> [Requirement] Please copy the last part of the entries exactly: the line that has "floor lamp: (108, 187) -> (247, 458), removed" and every line up to and including the end, nothing more.
- - - -
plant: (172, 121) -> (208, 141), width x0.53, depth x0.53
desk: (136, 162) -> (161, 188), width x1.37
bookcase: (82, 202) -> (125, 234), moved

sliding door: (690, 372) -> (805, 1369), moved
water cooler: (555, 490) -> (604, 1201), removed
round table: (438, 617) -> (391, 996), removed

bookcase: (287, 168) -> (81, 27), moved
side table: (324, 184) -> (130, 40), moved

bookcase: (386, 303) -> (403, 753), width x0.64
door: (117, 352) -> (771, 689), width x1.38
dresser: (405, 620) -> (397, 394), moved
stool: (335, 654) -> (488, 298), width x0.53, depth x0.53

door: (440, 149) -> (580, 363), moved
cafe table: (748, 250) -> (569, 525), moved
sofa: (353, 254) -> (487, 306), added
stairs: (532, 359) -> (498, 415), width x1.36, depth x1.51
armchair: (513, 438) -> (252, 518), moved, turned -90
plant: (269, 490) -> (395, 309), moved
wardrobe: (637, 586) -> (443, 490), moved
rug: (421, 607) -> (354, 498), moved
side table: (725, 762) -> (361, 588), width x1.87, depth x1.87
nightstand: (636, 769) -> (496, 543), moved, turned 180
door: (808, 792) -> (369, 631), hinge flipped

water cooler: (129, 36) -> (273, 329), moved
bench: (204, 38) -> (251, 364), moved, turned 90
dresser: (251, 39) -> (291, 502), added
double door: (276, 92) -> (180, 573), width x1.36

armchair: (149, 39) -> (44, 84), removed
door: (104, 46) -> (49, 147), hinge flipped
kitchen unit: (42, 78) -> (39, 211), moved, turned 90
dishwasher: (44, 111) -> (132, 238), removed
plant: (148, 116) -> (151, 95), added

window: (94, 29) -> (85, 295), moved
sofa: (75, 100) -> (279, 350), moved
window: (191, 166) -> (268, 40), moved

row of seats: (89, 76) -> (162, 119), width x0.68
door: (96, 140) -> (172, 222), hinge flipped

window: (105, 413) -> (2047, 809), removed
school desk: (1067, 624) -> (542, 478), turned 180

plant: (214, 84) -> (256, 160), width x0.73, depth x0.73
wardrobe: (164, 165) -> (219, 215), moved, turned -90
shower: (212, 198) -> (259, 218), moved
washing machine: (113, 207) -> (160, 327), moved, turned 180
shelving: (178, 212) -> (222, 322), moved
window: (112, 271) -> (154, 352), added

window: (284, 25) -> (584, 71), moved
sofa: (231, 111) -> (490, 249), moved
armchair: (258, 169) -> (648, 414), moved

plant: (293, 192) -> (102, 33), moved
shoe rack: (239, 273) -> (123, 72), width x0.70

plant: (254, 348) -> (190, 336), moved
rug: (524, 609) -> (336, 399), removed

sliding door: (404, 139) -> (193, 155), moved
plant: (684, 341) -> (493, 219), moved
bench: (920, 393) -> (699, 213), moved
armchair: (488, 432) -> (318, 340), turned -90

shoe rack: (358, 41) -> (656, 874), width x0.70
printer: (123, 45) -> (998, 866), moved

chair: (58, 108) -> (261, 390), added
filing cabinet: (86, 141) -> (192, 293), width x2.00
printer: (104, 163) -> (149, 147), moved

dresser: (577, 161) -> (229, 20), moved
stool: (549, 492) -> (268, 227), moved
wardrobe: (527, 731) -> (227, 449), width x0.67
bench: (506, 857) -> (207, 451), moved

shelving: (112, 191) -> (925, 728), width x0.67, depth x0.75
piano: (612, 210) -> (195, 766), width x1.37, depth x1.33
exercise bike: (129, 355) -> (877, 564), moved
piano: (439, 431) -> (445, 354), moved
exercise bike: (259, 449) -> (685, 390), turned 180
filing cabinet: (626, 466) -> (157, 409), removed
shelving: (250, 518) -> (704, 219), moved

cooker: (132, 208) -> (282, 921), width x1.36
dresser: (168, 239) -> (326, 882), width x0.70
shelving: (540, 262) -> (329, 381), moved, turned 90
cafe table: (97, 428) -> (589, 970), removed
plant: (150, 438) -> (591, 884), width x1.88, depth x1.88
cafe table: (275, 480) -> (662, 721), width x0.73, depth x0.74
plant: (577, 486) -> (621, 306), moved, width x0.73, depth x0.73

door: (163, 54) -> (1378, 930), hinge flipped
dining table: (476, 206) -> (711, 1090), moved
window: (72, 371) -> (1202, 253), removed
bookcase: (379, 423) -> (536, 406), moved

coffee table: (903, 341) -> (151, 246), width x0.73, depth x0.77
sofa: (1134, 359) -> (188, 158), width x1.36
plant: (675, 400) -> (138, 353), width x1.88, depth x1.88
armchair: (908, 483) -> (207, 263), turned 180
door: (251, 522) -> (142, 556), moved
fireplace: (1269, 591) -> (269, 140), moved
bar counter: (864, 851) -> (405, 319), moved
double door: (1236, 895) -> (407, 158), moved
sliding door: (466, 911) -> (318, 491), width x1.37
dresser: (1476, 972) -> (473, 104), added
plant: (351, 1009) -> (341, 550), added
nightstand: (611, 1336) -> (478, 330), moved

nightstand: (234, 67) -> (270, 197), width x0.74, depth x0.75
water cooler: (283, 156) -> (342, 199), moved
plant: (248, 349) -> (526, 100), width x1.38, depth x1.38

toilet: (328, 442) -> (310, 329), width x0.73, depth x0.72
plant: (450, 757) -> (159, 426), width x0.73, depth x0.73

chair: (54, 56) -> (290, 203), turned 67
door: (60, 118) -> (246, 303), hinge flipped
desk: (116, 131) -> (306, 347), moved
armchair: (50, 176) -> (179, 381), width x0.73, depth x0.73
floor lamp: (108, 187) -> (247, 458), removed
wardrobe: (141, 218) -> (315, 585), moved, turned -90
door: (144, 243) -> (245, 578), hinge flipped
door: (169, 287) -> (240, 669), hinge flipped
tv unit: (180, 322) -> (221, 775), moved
- - - -
> [Answer box]
floor lamp: (108, 187) -> (247, 458), removed
wardrobe: (141, 218) -> (315, 585), moved, turned -90
door: (144, 243) -> (245, 578), hinge flipped
door: (169, 287) -> (240, 669), hinge flipped
tv unit: (180, 322) -> (221, 775), moved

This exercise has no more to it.